Work required: Look below for the line that contains "pos2: [552, 556]", then copy it and each following line to the end of the records, minus any pictures.

____________________

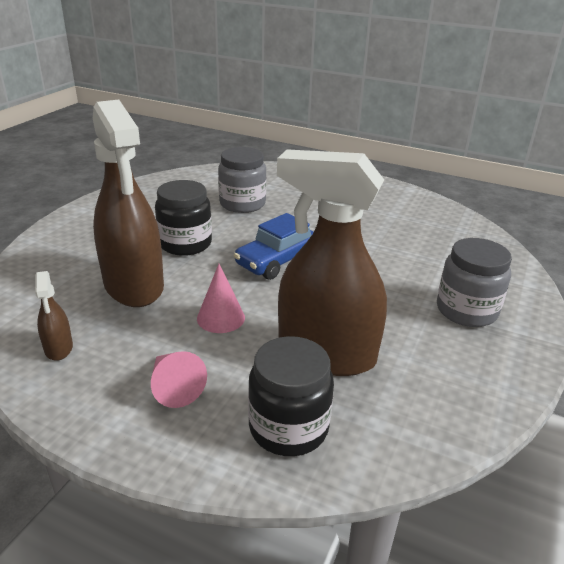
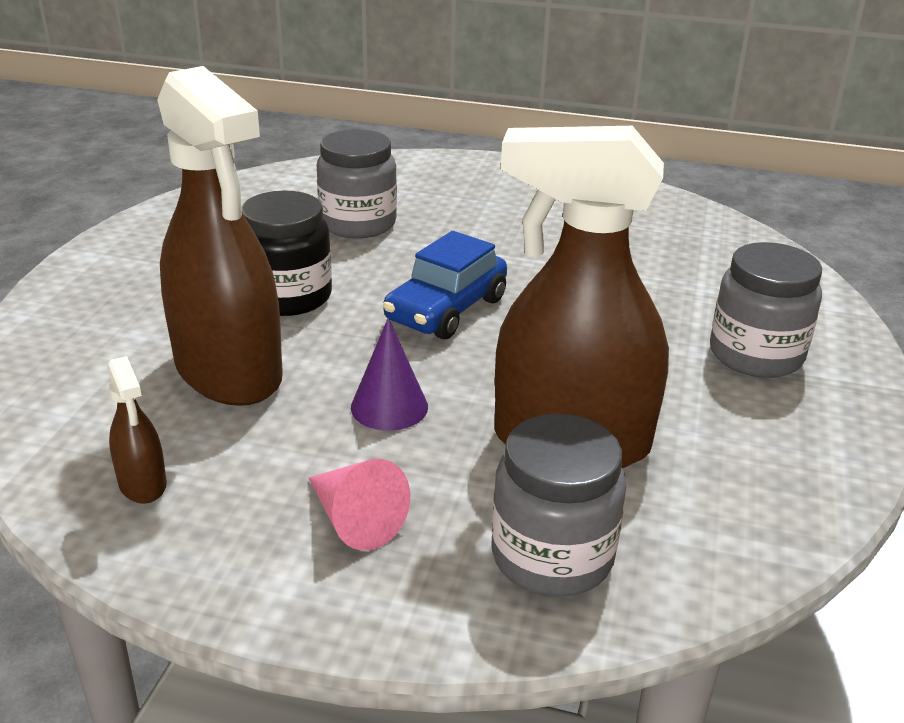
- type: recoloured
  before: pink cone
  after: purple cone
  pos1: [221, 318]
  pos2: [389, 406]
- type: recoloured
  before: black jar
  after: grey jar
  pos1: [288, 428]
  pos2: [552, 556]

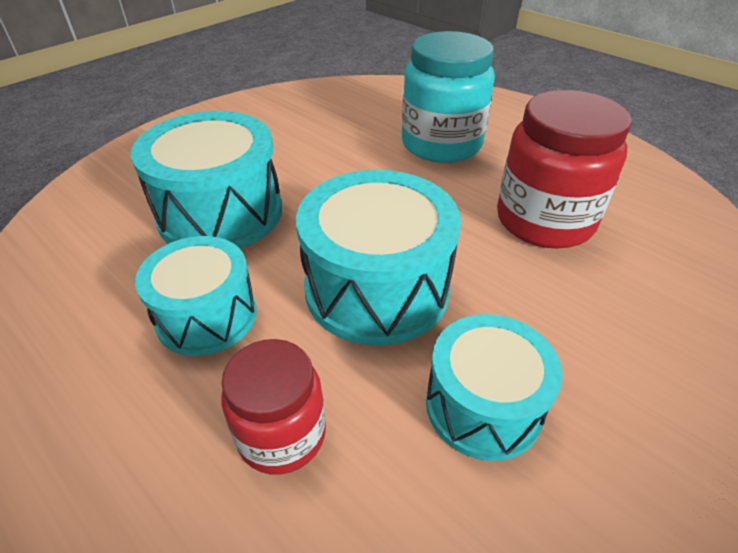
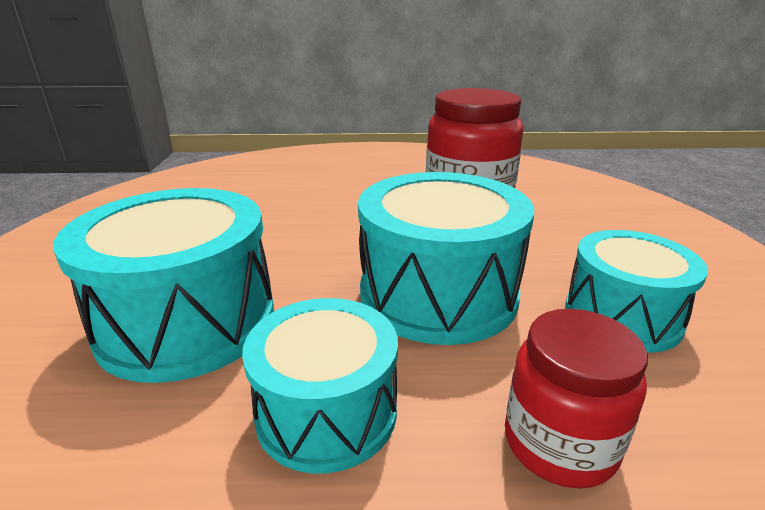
- type: removed
  before: turquoise jar
  pos1: [441, 144]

____________________

Final answer:
  pos2: [552, 556]

- type: removed
  before: turquoise jar
  pos1: [441, 144]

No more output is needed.